EXERCISE TASK
Show every line of the rows below that contains the string "shortInstrumentName". Matching is case-sensitive.

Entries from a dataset
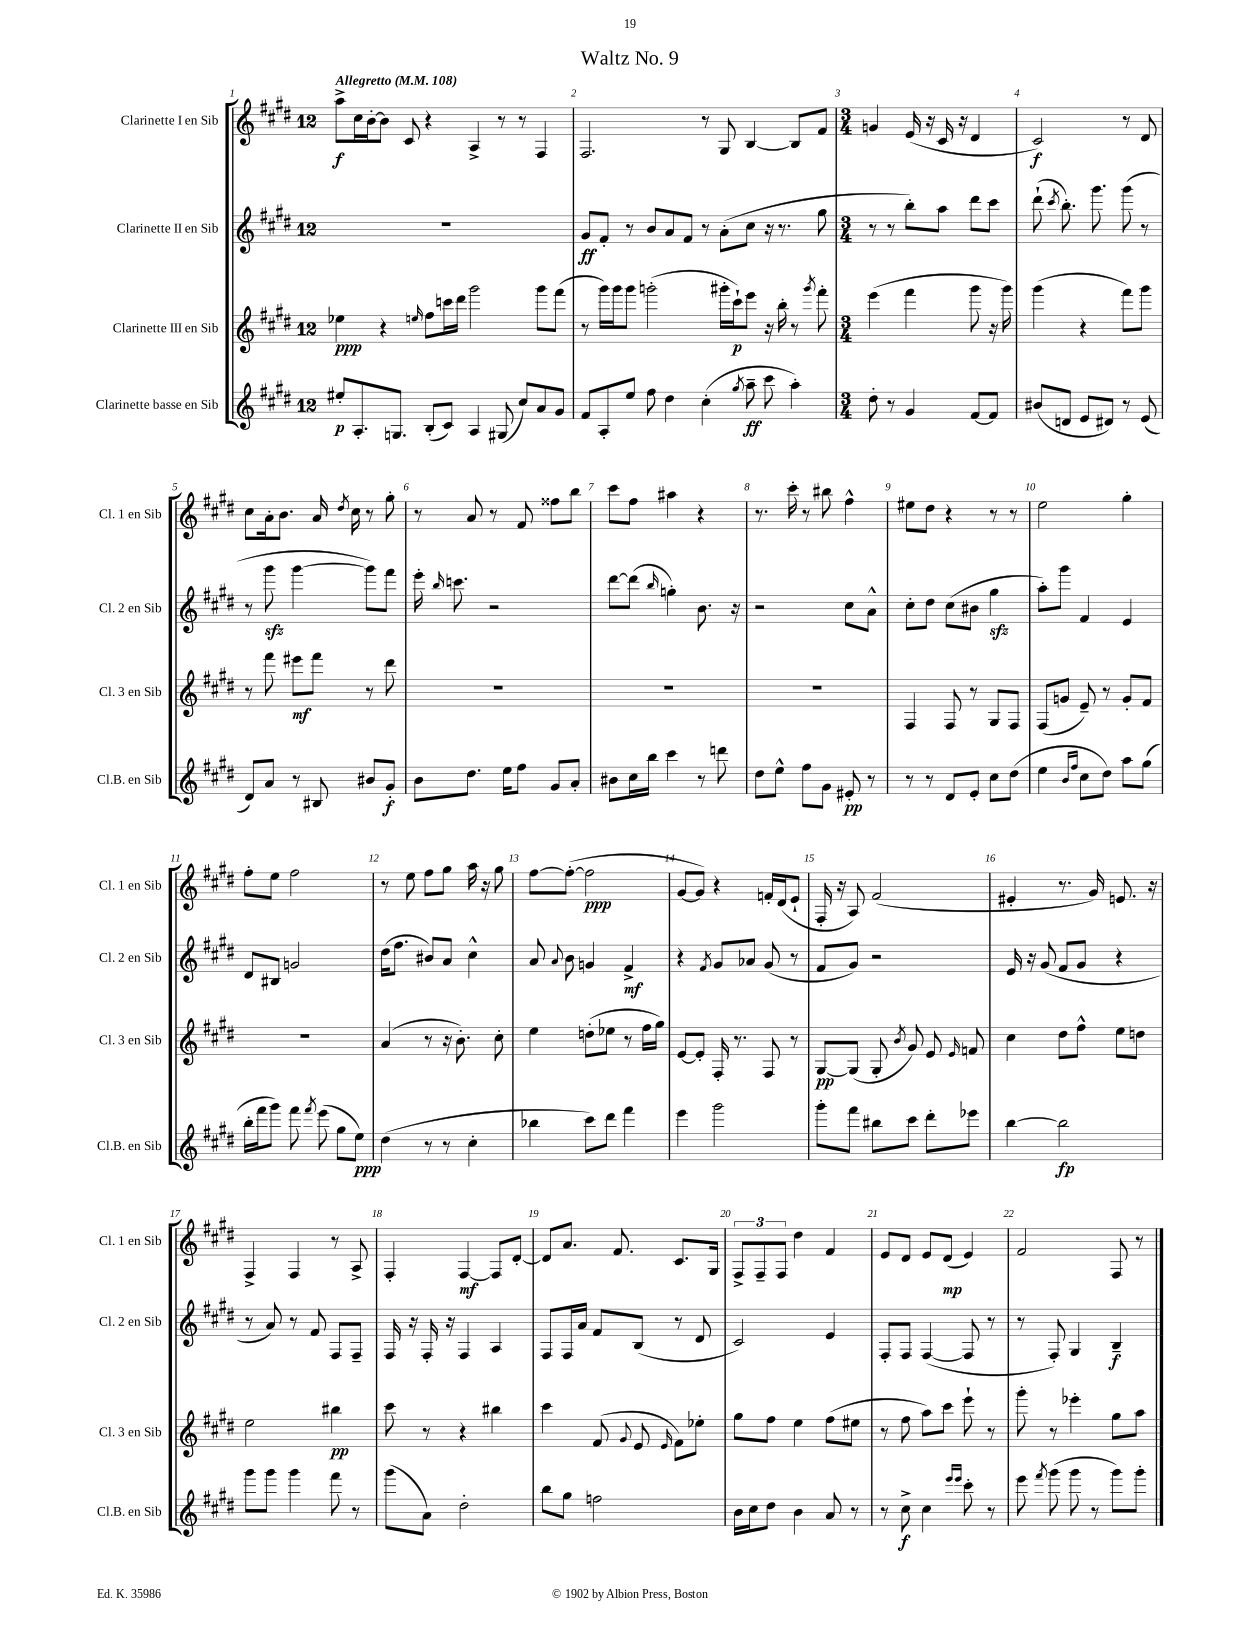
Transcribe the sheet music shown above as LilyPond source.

\header { title = "Waltz No. 9" }
<<
\new StaffGroup <<
\new Staff = "s0" \with { instrumentName = "Clarinette I en Sib" shortInstrumentName = "Cl. 1 en Sib" } {
    \clef treble \key e \major \once \override Staff.TimeSignature.style = #'single-digit \time 12/8 \tempo "Allegretto" 4 = 108
    \autoBeamOff a''8[->\f cis''16 b'16~-. b'8] cis'8 r4 a4-> r8 r8 fis4 |
    fis2. r8 gis8 b4~ b8[ fis'8] |
    \numericTimeSignature \time 3/4 g'4 e'16( r16 cis'16 r16 dis'4 |
    cis'2\f) r8 dis'8 |
    cis''8[ a'16-. b'8.] a'16 \acciaccatura { dis''8 } cis''16 r8 gis''8-. |
    r8 a'8 r8 fis'8 fisis''8[ b''8] |
    cis'''8[ fis''8] ais''4 r4 |
    r8. cis'''16-. r8 bis''8 fis''4-^ |
    eis''8[ dis''8] r4 r8 r8 |
    e''2 gis''4-. |
    fis''8[-. e''8] fis''2 |
    r8 e''8 fis''8[ gis''8] a''16 r16 gis''8 |
    fis''8[~ fis''8]~-.( fis''2\ppp |
    gis'8[~ gis'8]) r4 f'16[-. dis'16( e'8]-! |
    fis16-. r16 a8) fis'2( |
    eis'4-. r8. gis'16) e'8. r16 |
    fis4-> fis4 r8 a8-> |
    fis4-. fis4~\mf fis8[ dis'8]~-. |
    dis'8[ a'8.] fis'8. cis'8.[ gis16] |
    \tuplet 3/2 { fis8[-> fis8-- fis8] } dis''4 fis'4 |
    e'8[ dis'8] e'8[ dis'8]\mp( e'4) |
    fis'2 fis8 r8 \bar "|." |
}
\new Staff = "s1" \with { instrumentName = "Clarinette II en Sib" shortInstrumentName = "Cl. 2 en Sib" } {
    \clef treble \key e \major \once \override Staff.TimeSignature.style = #'single-digit \time 12/8
    \autoBeamOff R1. |
    gis'8[\ff fis'8]-. r8 b'8[ a'8 fis'8] r8 a'8[-.( cis''8] r16 r8. gis''8 |
    \numericTimeSignature \time 3/4 r8 r8 b''8[-.) a''8] dis'''8[ cis'''8] |
    dis'''8-!( \acciaccatura { cis'''8 } b''8.-.) gis'''8. gis'''8( r8 |
    r8 gis'''8\sfz gis'''4~ gis'''8[) fis'''8] |
    e'''16-. \grace { b''16 } c'''8. r2 |
    dis'''8[~ dis'''8]( \grace { b''16 } g''4-.) b'8. r16 |
    r2 cis''8[ a'8]-^ |
    cis''8[-. dis''8] cis''8[( bis'8] gis''4\sfz |
    a''8[-.) gis'''8] fis'4 e'4 |
    dis'8[ bis8] g'2 |
    dis''16[( fis''8.] bis'8[) a'8] cis''4-^ |
    a'8 \appoggiatura { a'8 } b'8 g'4 fis'4->\mf |
    r4 \acciaccatura { fis'8 } gis'8[ aes'8] gis'8( r8 |
    fis'8[ gis'8]) r2 |
    e'16 r16 gis'8( fis'8[ gis'8] r4 |
    r8 a'8) r8 fis'8 fis8[ fis8]-- |
    fis16 r16 fis16-. r16 fis4 a4 |
    fis8[ fis16 a'16] fis'8[ b8]( r8 dis'8 |
    cis'2) e'4 |
    fis8[-. fis8] fis4~( fis8 r8 |
    r8 fis8-.) gis4 b4--\f \bar "|." |
}
\new Staff = "s2" \with { instrumentName = "Clarinette III en Sib" shortInstrumentName = "Cl. 3 en Sib" } {
    \clef treble \key e \major \once \override Staff.TimeSignature.style = #'single-digit \time 12/8
    \autoBeamOff ees''4\ppp r4 \grace { e''16 } fis''8[ c'''16 dis'''16] gis'''2 gis'''8[ fis'''8]( |
    r8 gis'''16[) gis'''16 gis'''8] g'''2-.( gis'''16[-. cis'''16-!\p) e'''8] r16 b''16-. r8 \acciaccatura { gis'''8 } fis'''8-. |
    \numericTimeSignature \time 3/4 e'''4( fis'''4 gis'''8 r16 gis'''16) |
    gis'''4( r4 fis'''8[) gis'''8] |
    r8 fis'''8 eis'''8[\mf fis'''8] r8 dis'''8 |
    R2. |
    R2. |
    R2. |
    fis4 fis8 r8 gis8[ fis8] |
    fis8[( g'8] e'8--) r8 g'8[-. fis'8] |
    R2. |
    a'4( r8 r16 b'8.-.) cis''8-. |
    e''4 d''8[-.( ees''8] r8 fis''16[ gis''16]) |
    e'8[~ e'8]-. fis16-. r8. fis8 r8 |
    gis8[~\pp gis8]( gis8-. \acciaccatura { b'8 } gis'8) e'8 \grace { e'16 } f'8 |
    cis''4 dis''8[ fis''8]-^ e''8[ d''8] |
    e''2 bis''4\pp |
    cis'''8 r8 r4 bis''4 |
    cis'''4 fis'8( \appoggiatura { gis'8 } e'8 \grace { e'16 } fis'8[) ees''8]-. |
    gis''8[ fis''8] e''4 fis''8[( eis''8] |
    r8 fis''8 a''8[) cis'''8] e'''8-! r8 |
    gis'''8-. r8 ees'''4-. gis''8[ a''8] \bar "|." |
}
\new Staff = "s3" \with { instrumentName = "Clarinette basse en Sib" shortInstrumentName = "Cl.B. en Sib" } {
    \clef treble \key e \major \once \override Staff.TimeSignature.style = #'single-digit \time 12/8
    \autoBeamOff eis''8[-.\p a8.-. g8.] b8[-.( cis'8]) a4 gis8( cis''8[) a'8 gis'8] |
    fis'8[ a8-. e''8] fis''8 dis''4 cis''4-.( \acciaccatura { gis''8 } a''8--\ff cis'''8 a''4-.) |
    \numericTimeSignature \time 3/4 dis''8-. r8 gis'4 fis'8[~ fis'8] |
    bis'8[( d'8] e'8[ dis'8]) r8 e'8( |
    dis'8[) a'8] r8 bis8 bis'8[ gis'8]-.\f |
    b'8[ dis''8.] e''16[ fis''8] gis'8[ a'8]-. |
    bis'8[ cis''16 b''16] cis'''4 r8 d'''8 |
    dis''8[ e''8]-^ fis''8[ gis'8] eis'8-.\pp r8 |
    r8 r8 dis'8[ e'8]-. cis''8[ dis''8]( |
    e''4 \grace { b'16[ fis''16] } cis''8[ dis''8]) a''8[ gis''8]( |
    b''16[-. fis'''16 gis'''8]) fis'''8 \acciaccatura { fis'''8 } e'''8( gis''8[ e''8]\ppp) |
    dis''4( r8 r8 cis''4-. |
    bes''4 cis'''8[) dis'''8] fis'''4 |
    e'''4 gis'''2 |
    gis'''8[-. fis'''8] bis''8[ cis'''8] dis'''8[-. ees'''8] |
    b''4~ b''2\fp |
    gis'''8[ gis'''8] gis'''4 fis'''8 r8 |
    gis'''8[( a'8]) dis''2-. |
    b''8[ gis''8] f''2 |
    b'16[ cis''16 dis''8] b'4 a'8 r8 |
    r8 cis''8->\f cis''4 \grace { e'''16[ e'''16] } cis'''8-. r8 |
    e'''8 \acciaccatura { fis'''8 } gis'''8( gis'''8 r8 gis'''8[) gis'''8]-. \bar "|." |
}
>>
>>
\layout { \context { \Score \override BarNumber.break-visibility = ##(#f #t #t) barNumberVisibility = #all-bar-numbers-visible } }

RESULT FOR THIS TASK
\new Staff = "s0" \with { instrumentName = "Clarinette I en Sib" shortInstrumentName = "Cl. 1 en Sib" } {
\new Staff = "s1" \with { instrumentName = "Clarinette II en Sib" shortInstrumentName = "Cl. 2 en Sib" } {
\new Staff = "s2" \with { instrumentName = "Clarinette III en Sib" shortInstrumentName = "Cl. 3 en Sib" } {
\new Staff = "s3" \with { instrumentName = "Clarinette basse en Sib" shortInstrumentName = "Cl.B. en Sib" } {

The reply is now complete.